- **PROBLEM TO SOLVE**: Copy out every line of the records below from the one containing "green triangle: rotated" through the end of the records, including both ends and keeping each line word for word. Leave out the picture lines.

- **INPUT**:
start
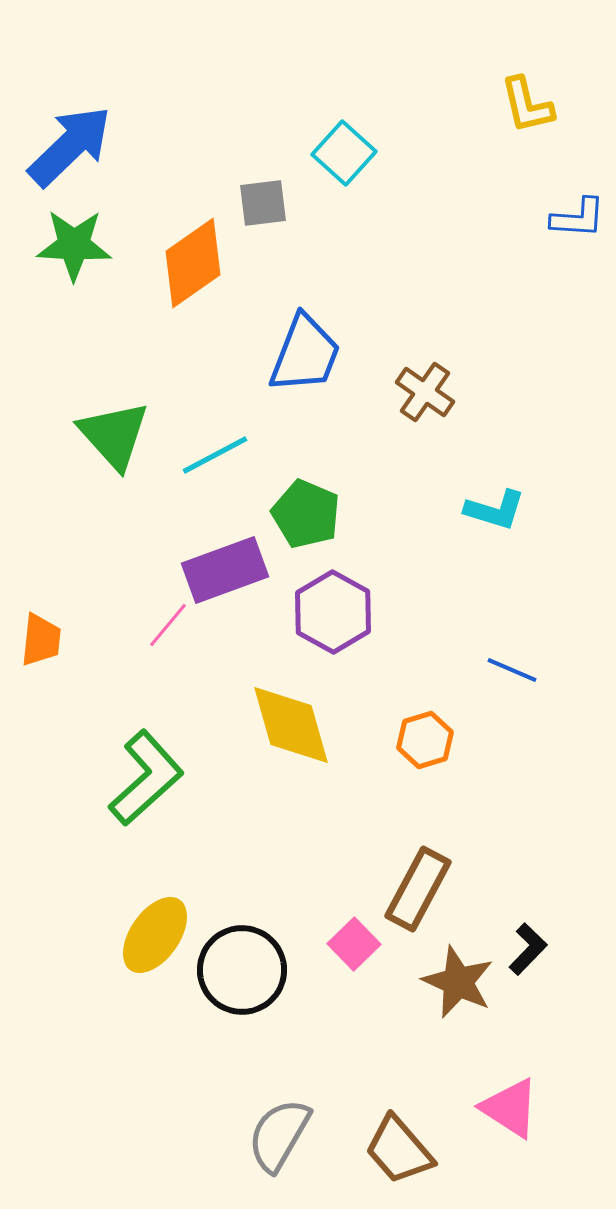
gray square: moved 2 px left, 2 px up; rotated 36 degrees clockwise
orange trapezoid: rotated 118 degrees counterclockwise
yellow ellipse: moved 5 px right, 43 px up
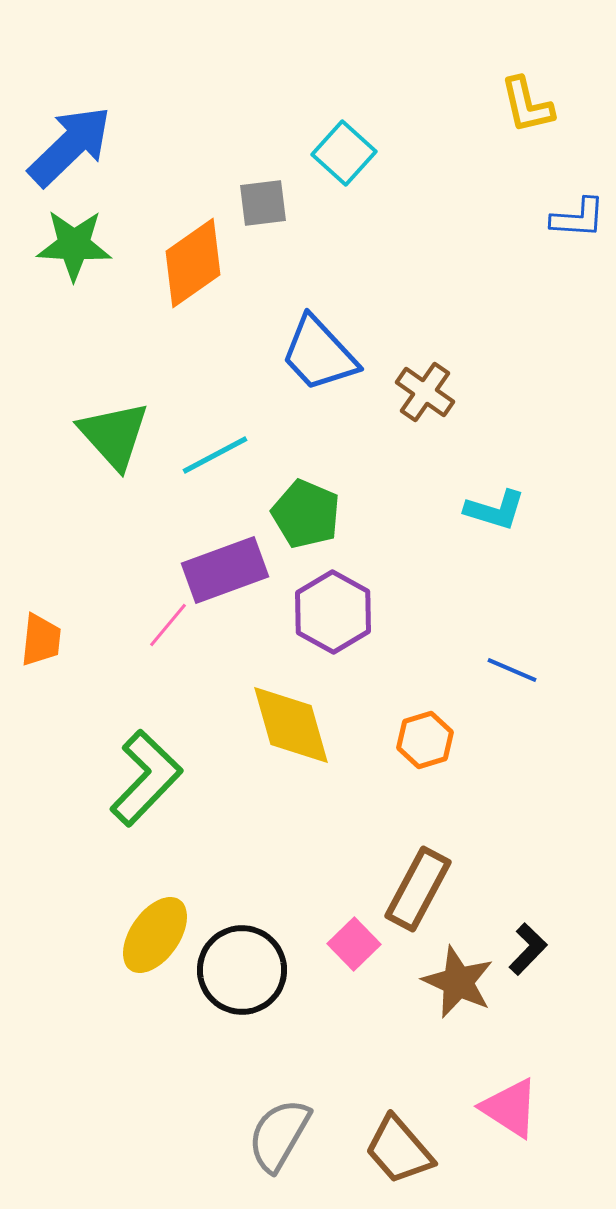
blue trapezoid: moved 14 px right; rotated 116 degrees clockwise
green L-shape: rotated 4 degrees counterclockwise
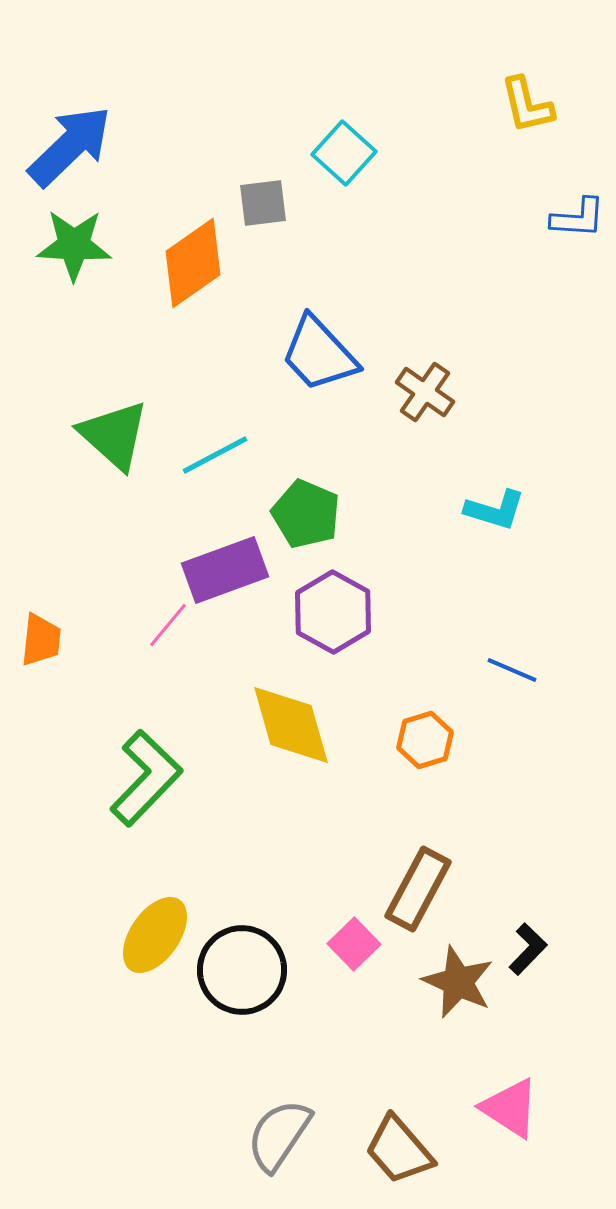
green triangle: rotated 6 degrees counterclockwise
gray semicircle: rotated 4 degrees clockwise
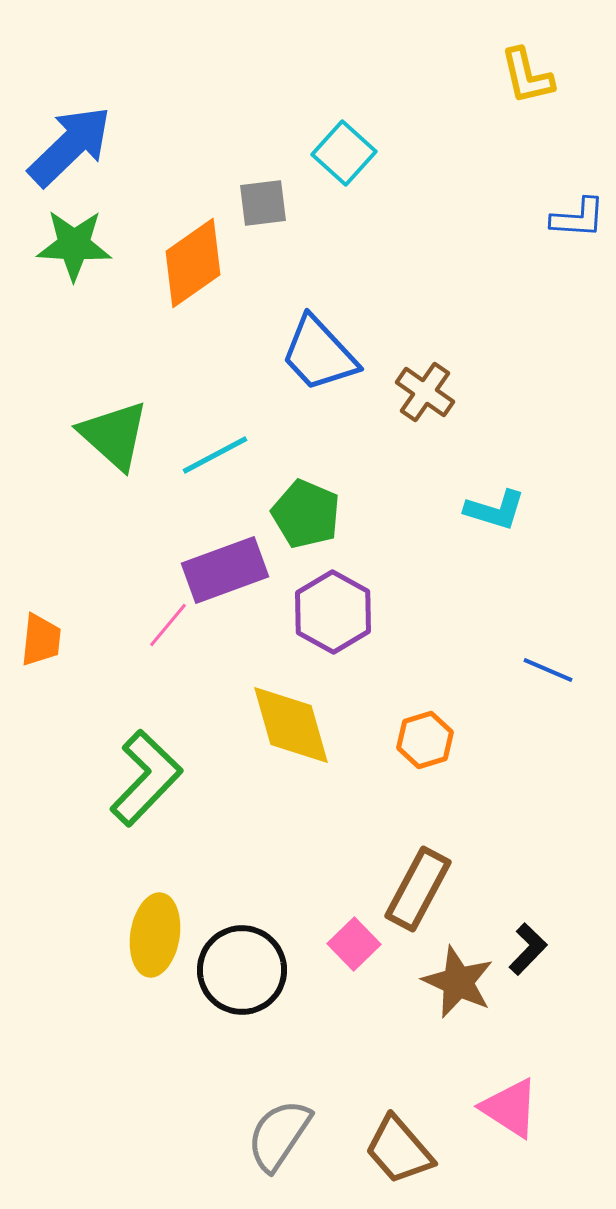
yellow L-shape: moved 29 px up
blue line: moved 36 px right
yellow ellipse: rotated 26 degrees counterclockwise
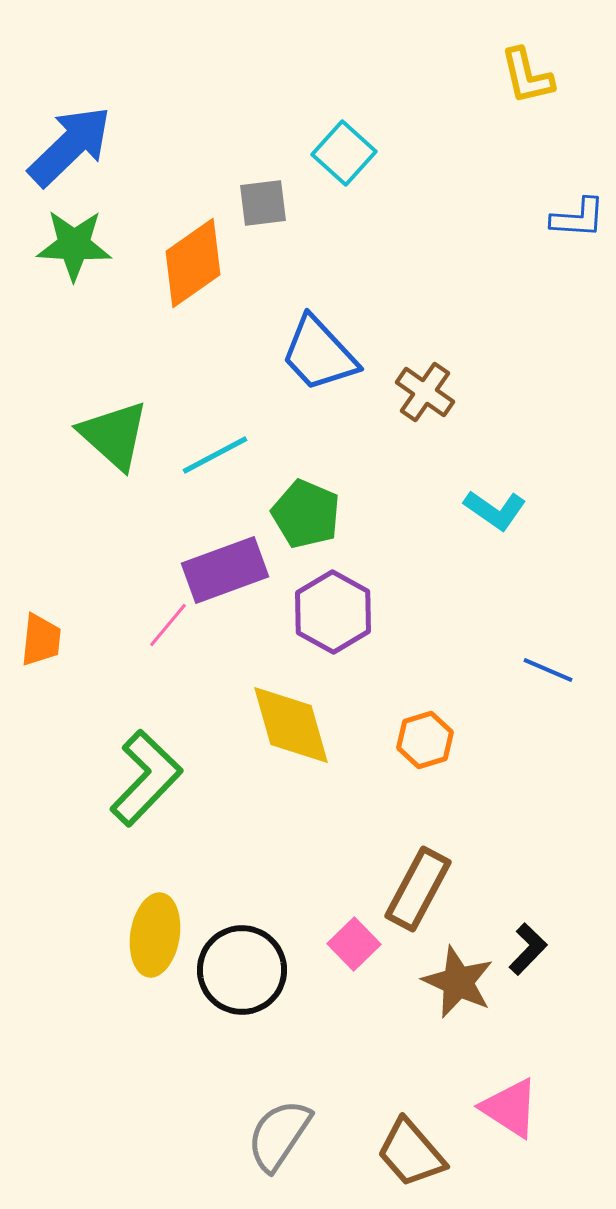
cyan L-shape: rotated 18 degrees clockwise
brown trapezoid: moved 12 px right, 3 px down
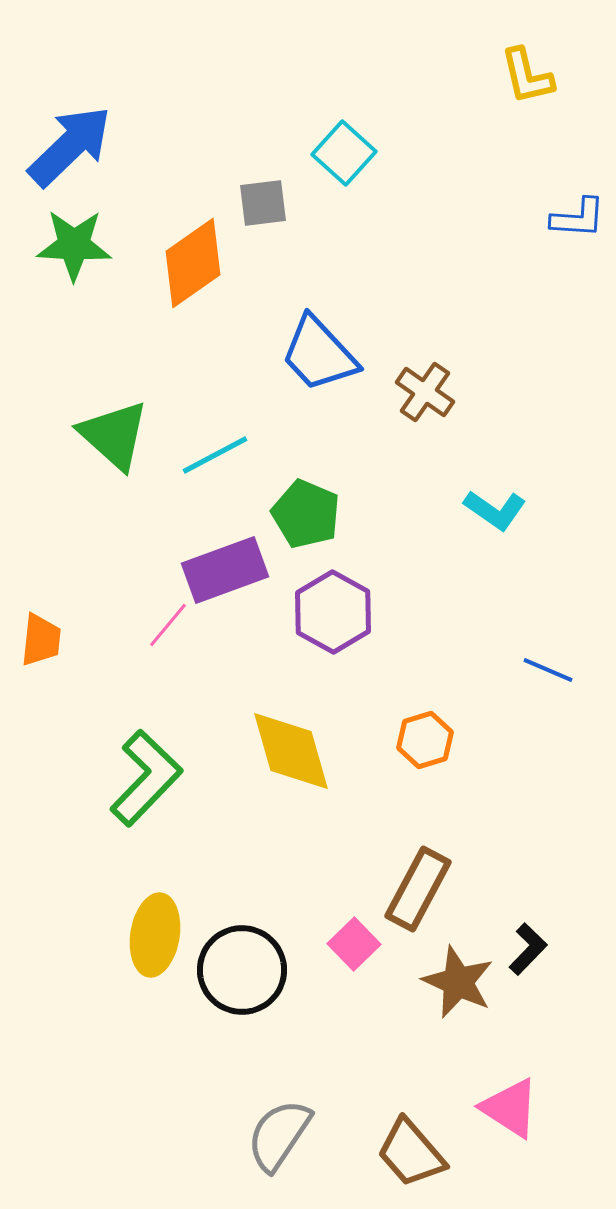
yellow diamond: moved 26 px down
end
- **EXERCISE RESPONSE**:
green triangle: rotated 6 degrees counterclockwise
gray semicircle: rotated 4 degrees clockwise
yellow L-shape: moved 29 px up
blue line: moved 36 px right
yellow ellipse: rotated 26 degrees counterclockwise
cyan L-shape: rotated 18 degrees clockwise
brown trapezoid: moved 12 px right, 3 px down
yellow diamond: moved 26 px down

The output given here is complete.